YOUR INSTRUCTIONS
In the data below, find the line with "R1: 1.5k (+9V, n6) -> 1.2k (+9V, n6)" and output it along with every later line, exactly, but not the pictures.

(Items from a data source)
━━━━━━━━━━━━━━━━━━━━━━━━━━━━━━

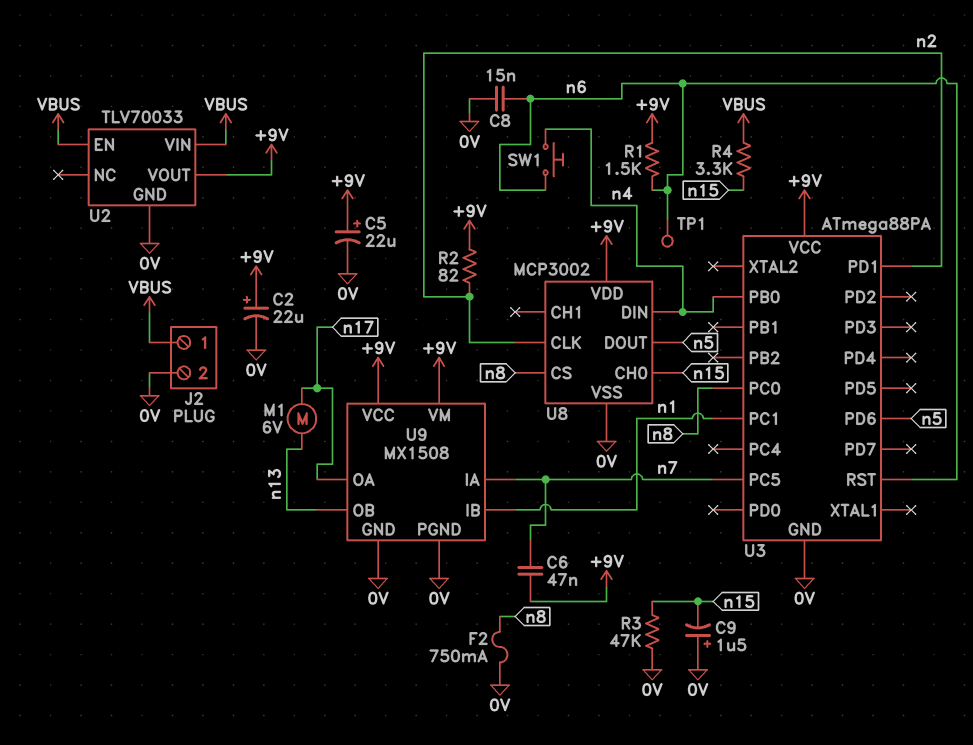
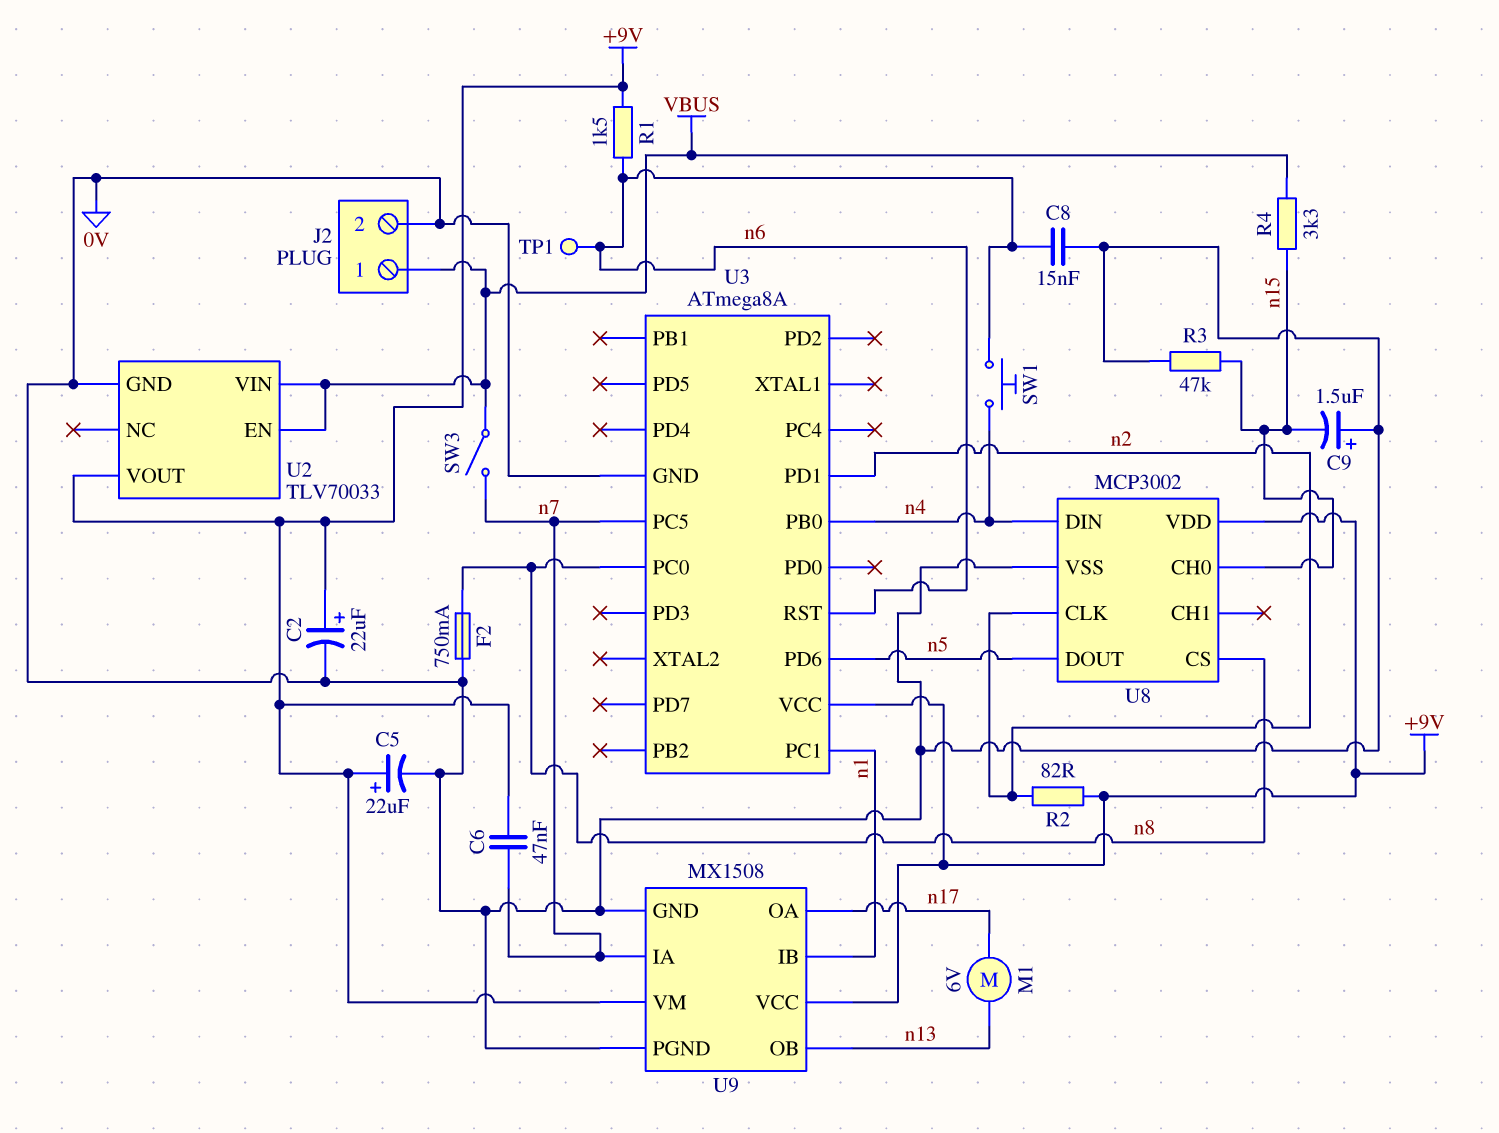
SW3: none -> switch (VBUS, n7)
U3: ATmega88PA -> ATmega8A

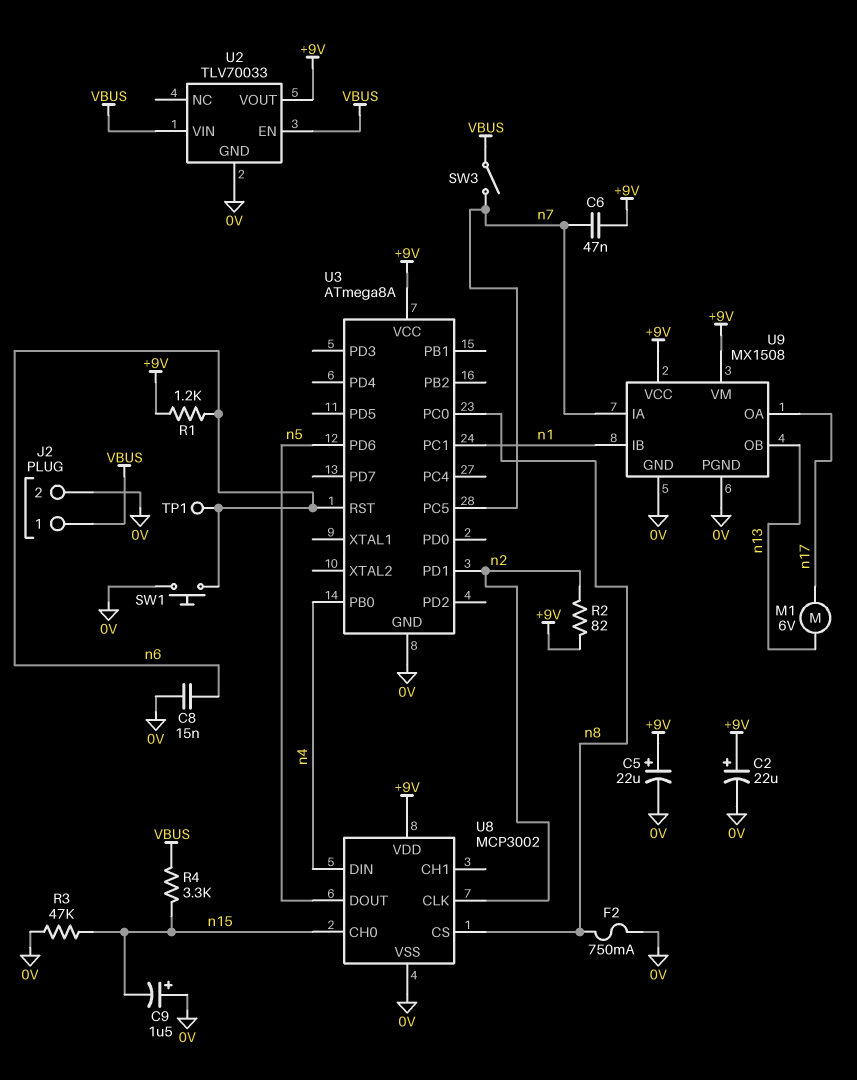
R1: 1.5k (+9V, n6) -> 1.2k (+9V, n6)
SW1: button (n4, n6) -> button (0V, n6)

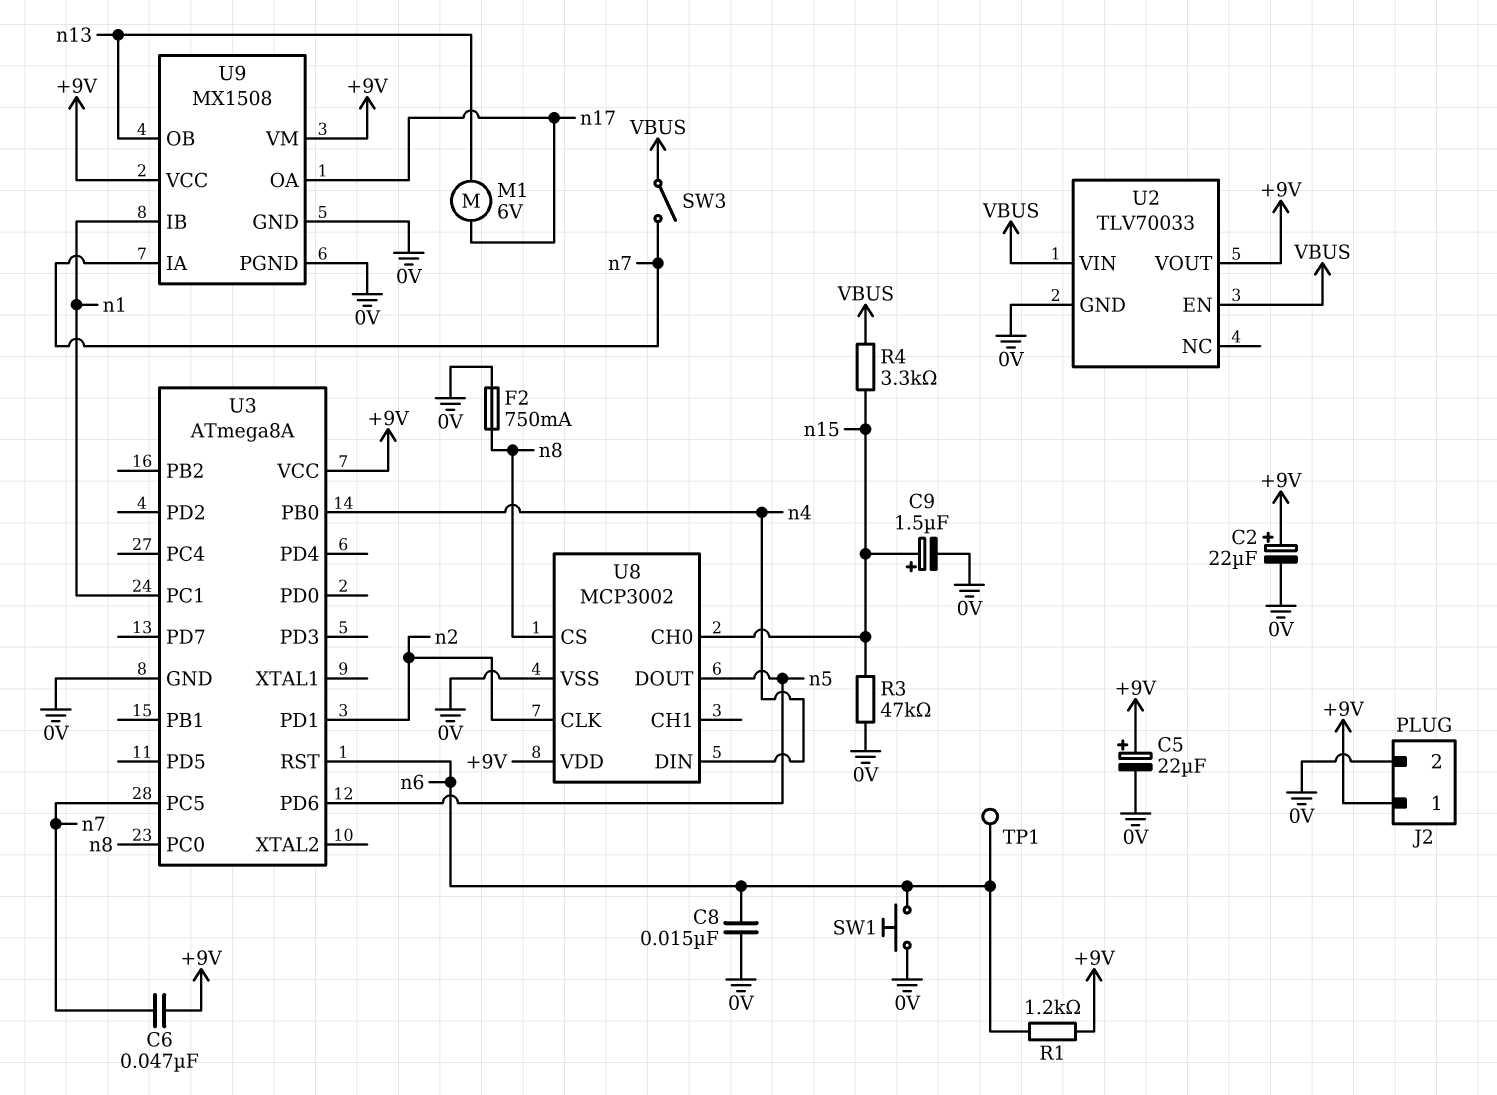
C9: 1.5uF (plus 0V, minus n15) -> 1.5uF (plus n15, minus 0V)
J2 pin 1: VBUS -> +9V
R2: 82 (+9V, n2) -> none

━━━━━━━━━━━━━━━━━━━━━━━━━━━━━━

OUTPUT
R1: 1.5k (+9V, n6) -> 1.2k (+9V, n6)
SW1: button (n4, n6) -> button (0V, n6)

C9: 1.5uF (plus 0V, minus n15) -> 1.5uF (plus n15, minus 0V)
J2 pin 1: VBUS -> +9V
R2: 82 (+9V, n2) -> none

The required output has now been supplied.